**Job:** Retype the entries exactly, but skip the pictures.
*** Opening of Record excerpts ***
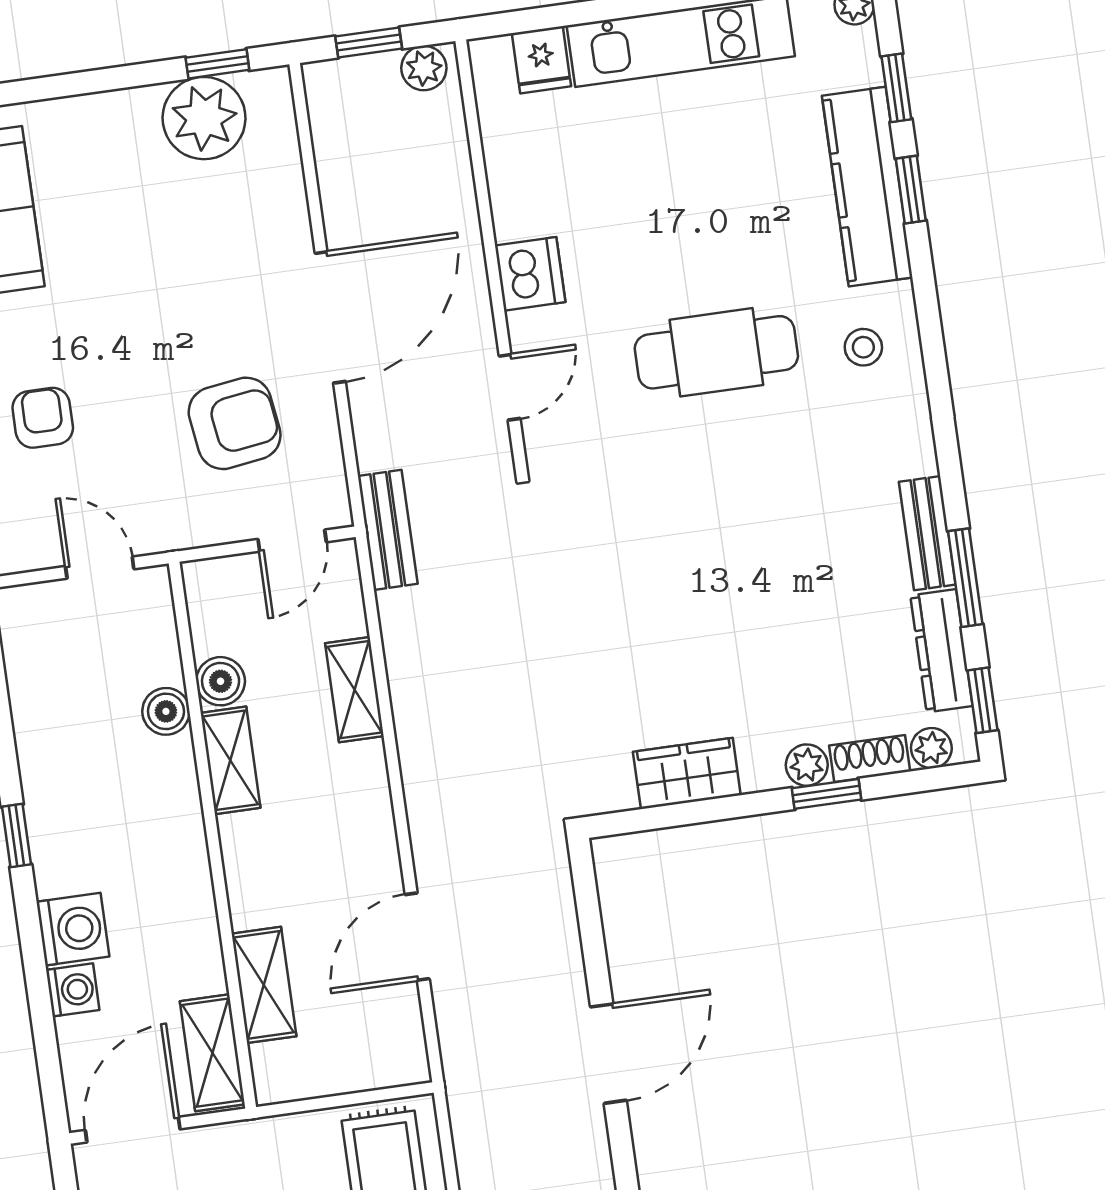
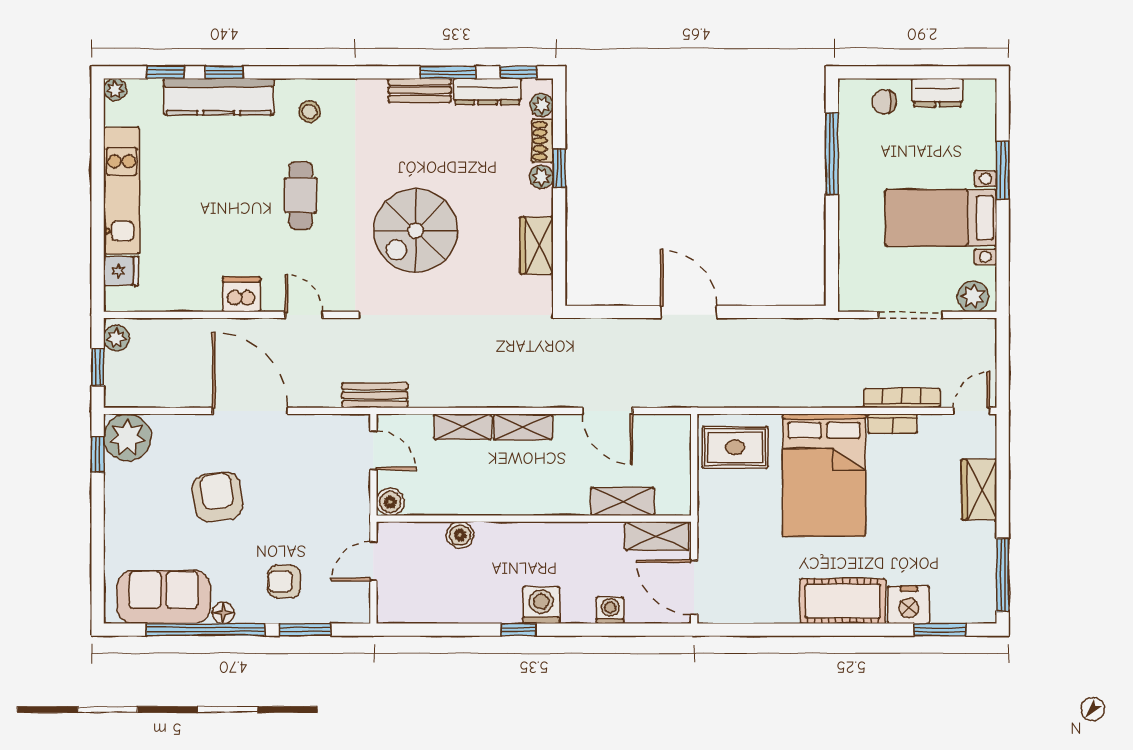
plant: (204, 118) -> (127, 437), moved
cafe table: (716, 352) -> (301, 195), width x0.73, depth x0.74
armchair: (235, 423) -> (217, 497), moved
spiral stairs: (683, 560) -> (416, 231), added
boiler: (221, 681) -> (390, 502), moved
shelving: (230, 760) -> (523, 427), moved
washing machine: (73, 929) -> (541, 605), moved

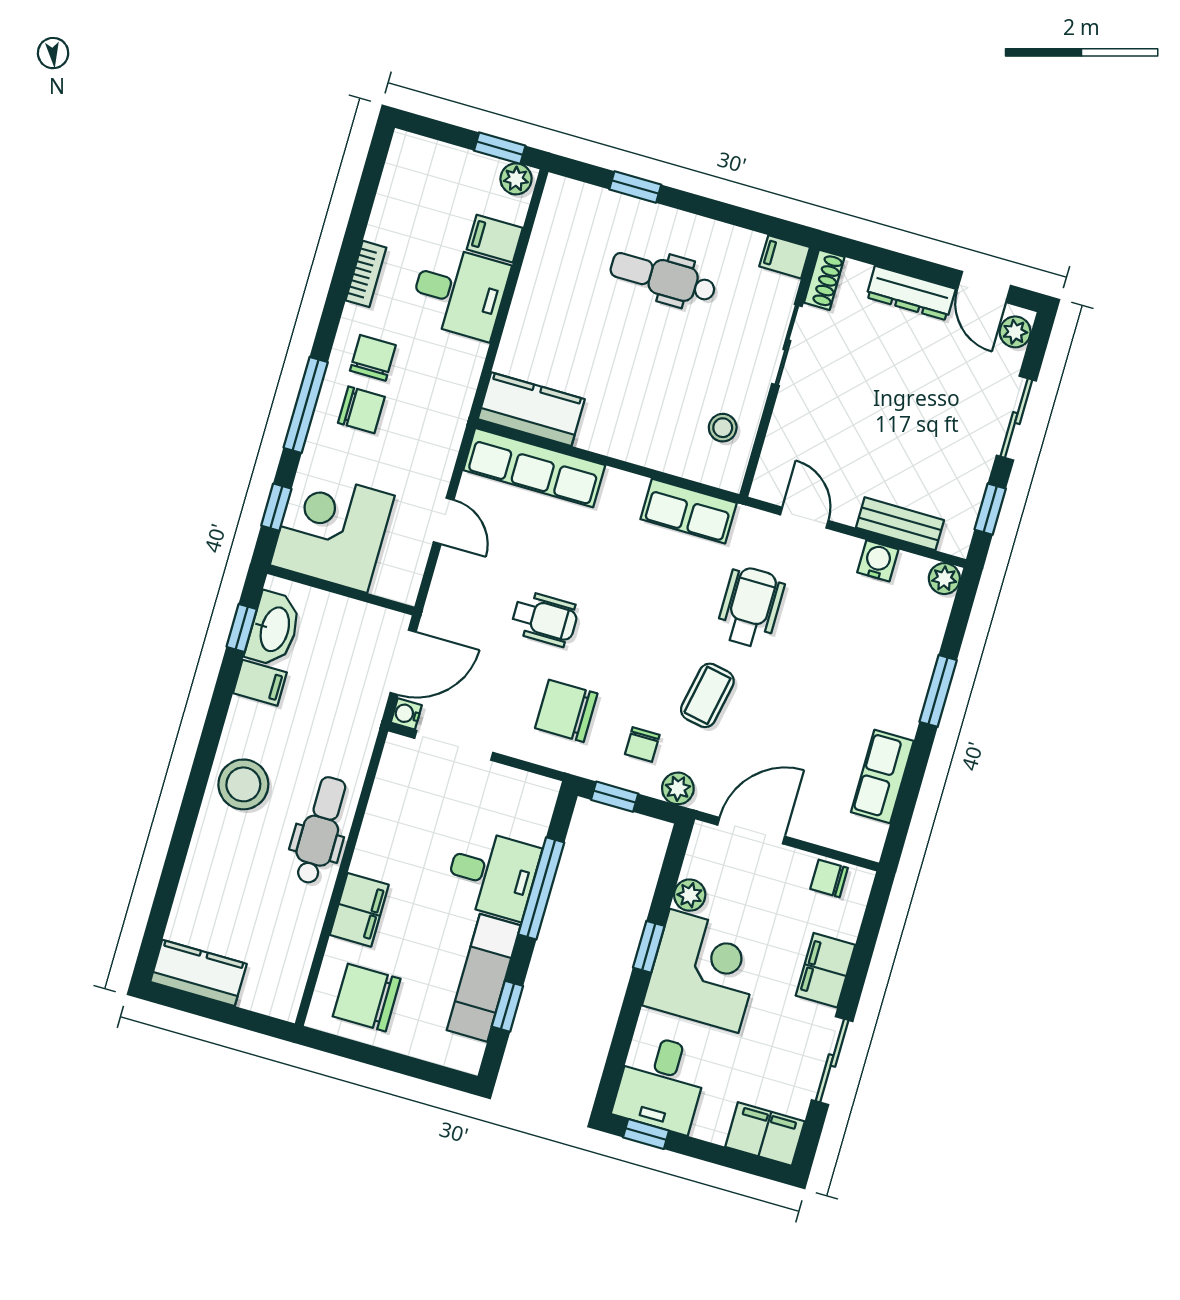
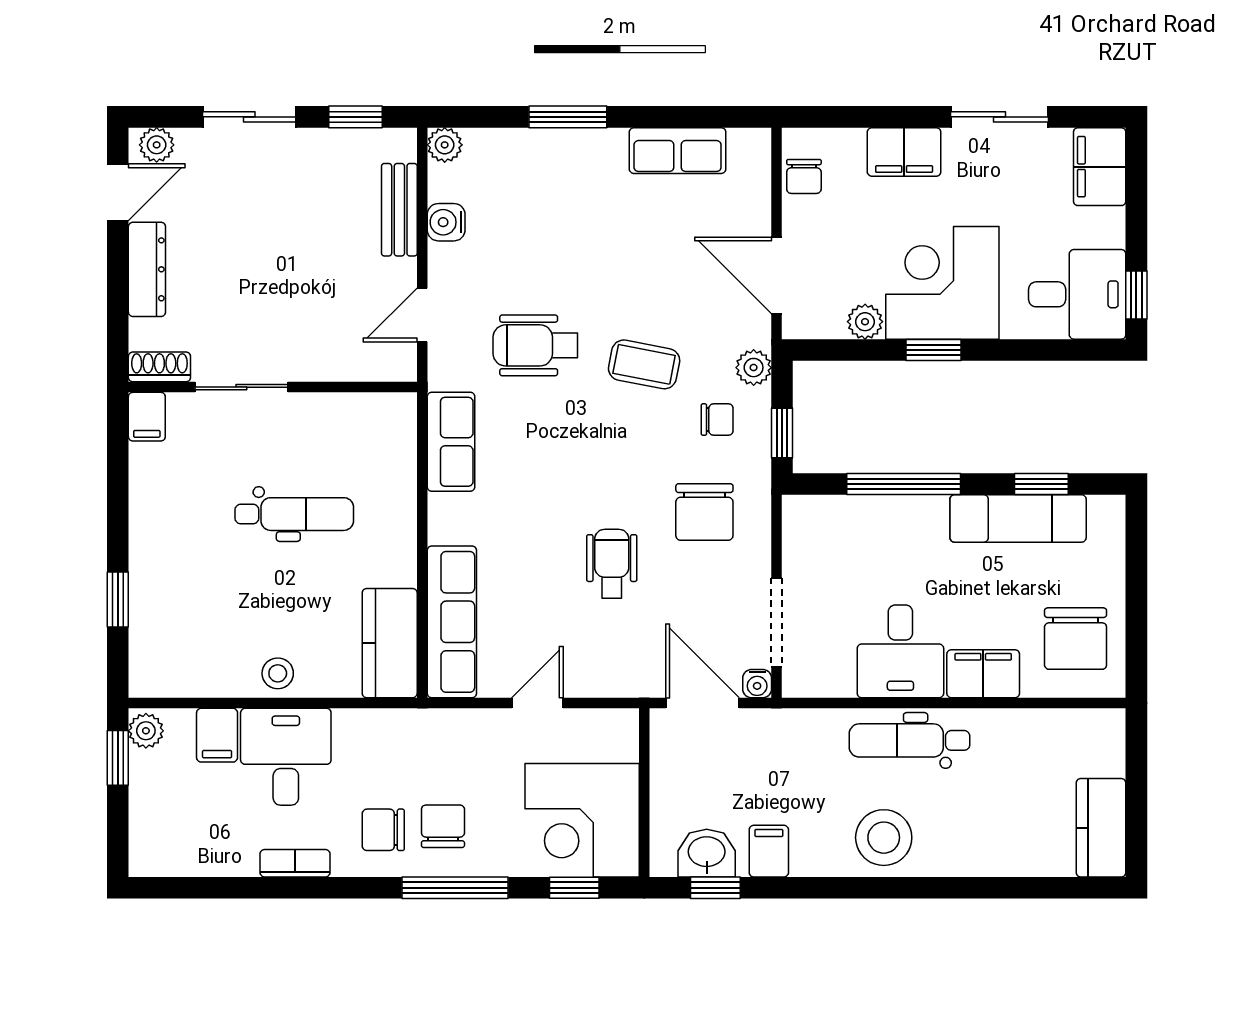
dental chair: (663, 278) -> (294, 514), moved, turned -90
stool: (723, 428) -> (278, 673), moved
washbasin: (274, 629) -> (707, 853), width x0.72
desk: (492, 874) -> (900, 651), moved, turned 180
*** Close of Record excerpts ***
**Written answer:**
plant: (204, 118) -> (127, 437), moved
cafe table: (716, 352) -> (301, 195), width x0.73, depth x0.74
armchair: (235, 423) -> (217, 497), moved
spiral stairs: (683, 560) -> (416, 231), added
boiler: (221, 681) -> (390, 502), moved
shelving: (230, 760) -> (523, 427), moved
washing machine: (73, 929) -> (541, 605), moved

dental chair: (663, 278) -> (294, 514), moved, turned -90
stool: (723, 428) -> (278, 673), moved
washbasin: (274, 629) -> (707, 853), width x0.72
desk: (492, 874) -> (900, 651), moved, turned 180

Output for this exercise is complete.